===== RECORD EXTRACTS =====
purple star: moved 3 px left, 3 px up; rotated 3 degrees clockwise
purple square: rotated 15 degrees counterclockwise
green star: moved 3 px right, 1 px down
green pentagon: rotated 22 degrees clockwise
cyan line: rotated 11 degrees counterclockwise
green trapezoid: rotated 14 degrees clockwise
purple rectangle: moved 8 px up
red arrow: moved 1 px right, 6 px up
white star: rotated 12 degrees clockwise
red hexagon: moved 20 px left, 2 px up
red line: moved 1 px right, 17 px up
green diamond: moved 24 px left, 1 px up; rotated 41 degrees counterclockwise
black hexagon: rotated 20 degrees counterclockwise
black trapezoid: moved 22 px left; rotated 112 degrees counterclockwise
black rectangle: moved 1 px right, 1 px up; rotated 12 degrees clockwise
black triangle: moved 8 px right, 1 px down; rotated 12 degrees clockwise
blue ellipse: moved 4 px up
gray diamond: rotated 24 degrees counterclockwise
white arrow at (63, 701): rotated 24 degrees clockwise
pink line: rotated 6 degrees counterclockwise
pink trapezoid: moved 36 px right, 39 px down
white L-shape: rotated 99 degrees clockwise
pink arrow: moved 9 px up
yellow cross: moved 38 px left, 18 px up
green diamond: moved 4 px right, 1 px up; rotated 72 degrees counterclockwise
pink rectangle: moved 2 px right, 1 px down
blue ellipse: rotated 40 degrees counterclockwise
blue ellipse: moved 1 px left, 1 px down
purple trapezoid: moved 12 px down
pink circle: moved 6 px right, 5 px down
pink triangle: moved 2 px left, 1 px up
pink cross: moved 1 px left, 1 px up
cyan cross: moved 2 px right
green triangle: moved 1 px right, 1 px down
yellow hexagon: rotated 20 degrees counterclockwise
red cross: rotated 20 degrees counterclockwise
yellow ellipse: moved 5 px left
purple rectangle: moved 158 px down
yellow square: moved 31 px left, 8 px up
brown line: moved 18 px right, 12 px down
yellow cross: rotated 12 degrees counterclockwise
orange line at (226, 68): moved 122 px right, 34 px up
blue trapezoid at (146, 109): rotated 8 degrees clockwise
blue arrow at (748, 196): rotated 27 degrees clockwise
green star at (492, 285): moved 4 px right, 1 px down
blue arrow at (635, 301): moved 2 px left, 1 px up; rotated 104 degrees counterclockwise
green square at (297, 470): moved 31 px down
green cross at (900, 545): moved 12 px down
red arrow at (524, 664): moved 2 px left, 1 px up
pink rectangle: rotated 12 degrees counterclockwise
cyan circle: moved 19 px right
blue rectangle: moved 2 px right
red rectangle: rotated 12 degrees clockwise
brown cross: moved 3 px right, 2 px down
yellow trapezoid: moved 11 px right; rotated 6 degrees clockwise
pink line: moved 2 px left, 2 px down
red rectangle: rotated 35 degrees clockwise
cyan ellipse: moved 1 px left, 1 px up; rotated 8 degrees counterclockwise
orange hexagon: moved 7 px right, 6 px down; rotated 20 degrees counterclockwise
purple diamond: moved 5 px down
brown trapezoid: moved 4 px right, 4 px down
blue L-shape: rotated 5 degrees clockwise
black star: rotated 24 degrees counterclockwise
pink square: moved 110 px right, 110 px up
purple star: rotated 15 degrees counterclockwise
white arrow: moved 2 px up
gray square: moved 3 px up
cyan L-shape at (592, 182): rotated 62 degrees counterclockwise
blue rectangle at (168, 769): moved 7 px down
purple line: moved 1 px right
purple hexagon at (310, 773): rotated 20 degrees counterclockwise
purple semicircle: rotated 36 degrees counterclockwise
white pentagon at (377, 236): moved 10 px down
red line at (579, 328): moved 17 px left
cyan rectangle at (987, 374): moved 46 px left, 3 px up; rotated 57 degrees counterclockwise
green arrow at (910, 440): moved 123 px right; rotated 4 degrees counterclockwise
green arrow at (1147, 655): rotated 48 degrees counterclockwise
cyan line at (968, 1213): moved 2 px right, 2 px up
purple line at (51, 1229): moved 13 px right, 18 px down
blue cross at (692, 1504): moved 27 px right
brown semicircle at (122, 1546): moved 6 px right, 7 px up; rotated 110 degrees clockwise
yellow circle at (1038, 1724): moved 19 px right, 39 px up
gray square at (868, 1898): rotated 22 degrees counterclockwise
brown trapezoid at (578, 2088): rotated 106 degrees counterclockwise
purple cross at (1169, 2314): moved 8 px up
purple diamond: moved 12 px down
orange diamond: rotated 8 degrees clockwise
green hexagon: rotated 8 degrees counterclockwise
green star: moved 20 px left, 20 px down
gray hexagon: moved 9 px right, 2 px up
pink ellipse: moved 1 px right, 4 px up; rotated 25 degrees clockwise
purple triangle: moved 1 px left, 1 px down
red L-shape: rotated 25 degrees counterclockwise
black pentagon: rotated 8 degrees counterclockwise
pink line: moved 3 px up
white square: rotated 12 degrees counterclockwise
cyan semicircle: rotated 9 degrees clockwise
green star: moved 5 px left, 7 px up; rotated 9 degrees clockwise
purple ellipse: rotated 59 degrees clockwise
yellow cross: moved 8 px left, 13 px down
=====
## WHAT TO PRODUCE
Filter the records above and copy every line that contains the word "arrow".

## RESPONSE TO THIS EXERCISE
red arrow: moved 1 px right, 6 px up
white arrow at (63, 701): rotated 24 degrees clockwise
pink arrow: moved 9 px up
blue arrow at (748, 196): rotated 27 degrees clockwise
blue arrow at (635, 301): moved 2 px left, 1 px up; rotated 104 degrees counterclockwise
red arrow at (524, 664): moved 2 px left, 1 px up
white arrow: moved 2 px up
green arrow at (910, 440): moved 123 px right; rotated 4 degrees counterclockwise
green arrow at (1147, 655): rotated 48 degrees counterclockwise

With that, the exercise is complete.